## WHAT TO DO
Could you copy out the stretch of entries below, from the line containing "purple circle at" through the end of the entries, keeping every line identical and leaving out the pictures?

## MATERIAL
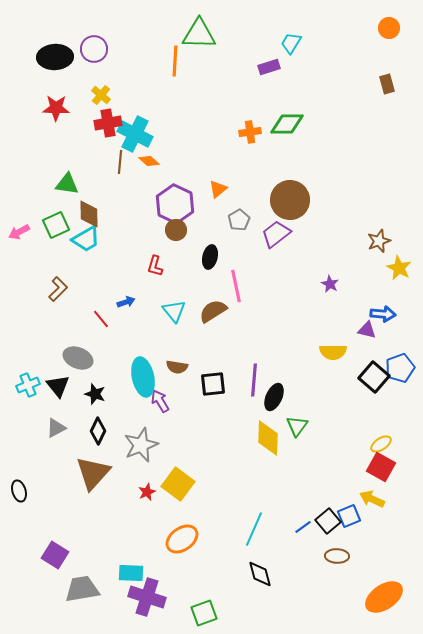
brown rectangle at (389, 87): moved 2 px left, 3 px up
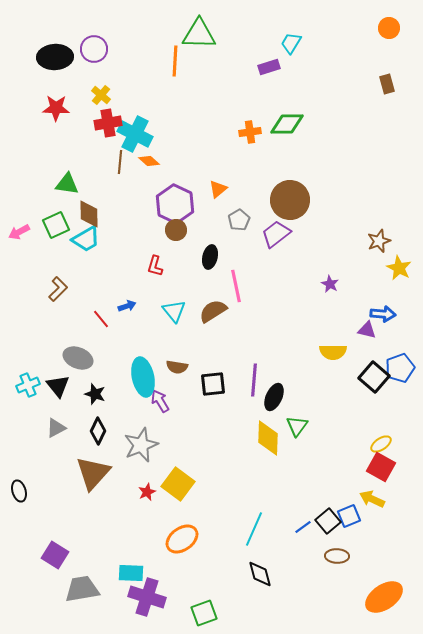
blue arrow at (126, 302): moved 1 px right, 4 px down
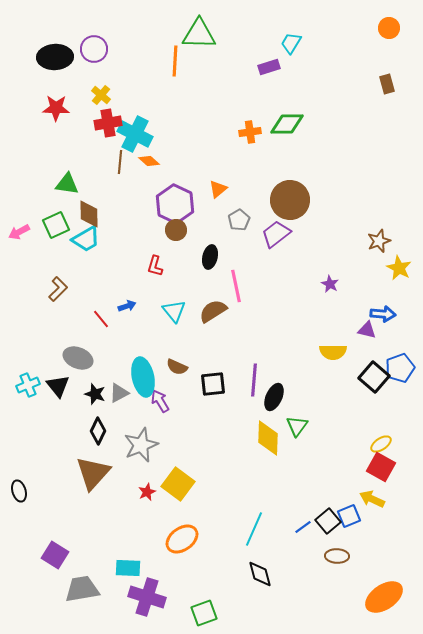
brown semicircle at (177, 367): rotated 15 degrees clockwise
gray triangle at (56, 428): moved 63 px right, 35 px up
cyan rectangle at (131, 573): moved 3 px left, 5 px up
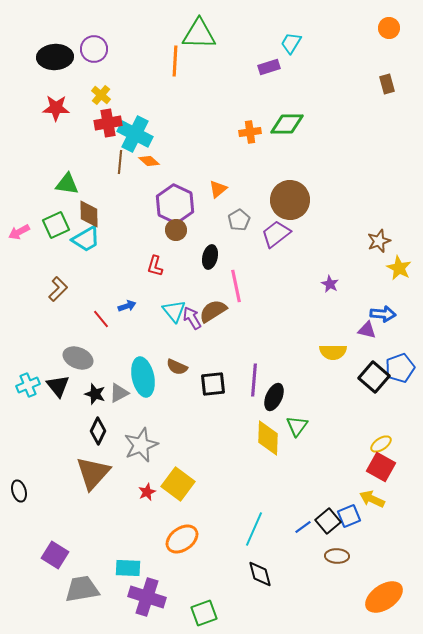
purple arrow at (160, 401): moved 32 px right, 83 px up
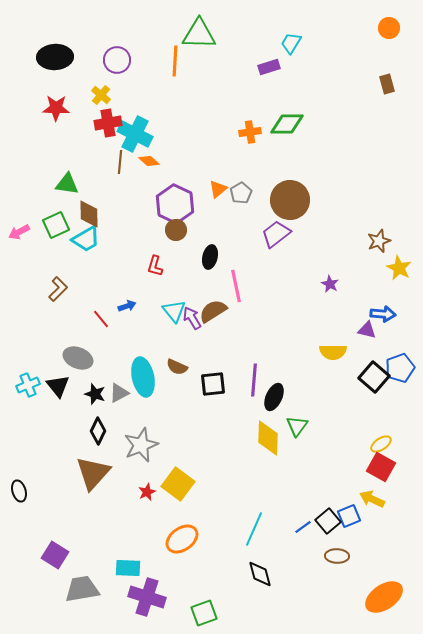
purple circle at (94, 49): moved 23 px right, 11 px down
gray pentagon at (239, 220): moved 2 px right, 27 px up
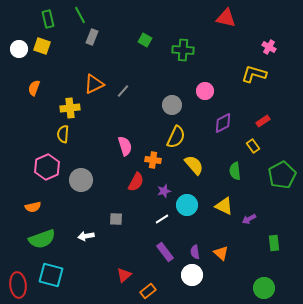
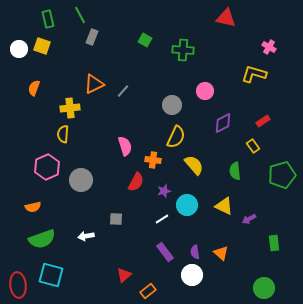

## THE RESULT
purple circle at (94, 49): moved 23 px right, 11 px down
gray pentagon at (239, 220): moved 2 px right, 27 px up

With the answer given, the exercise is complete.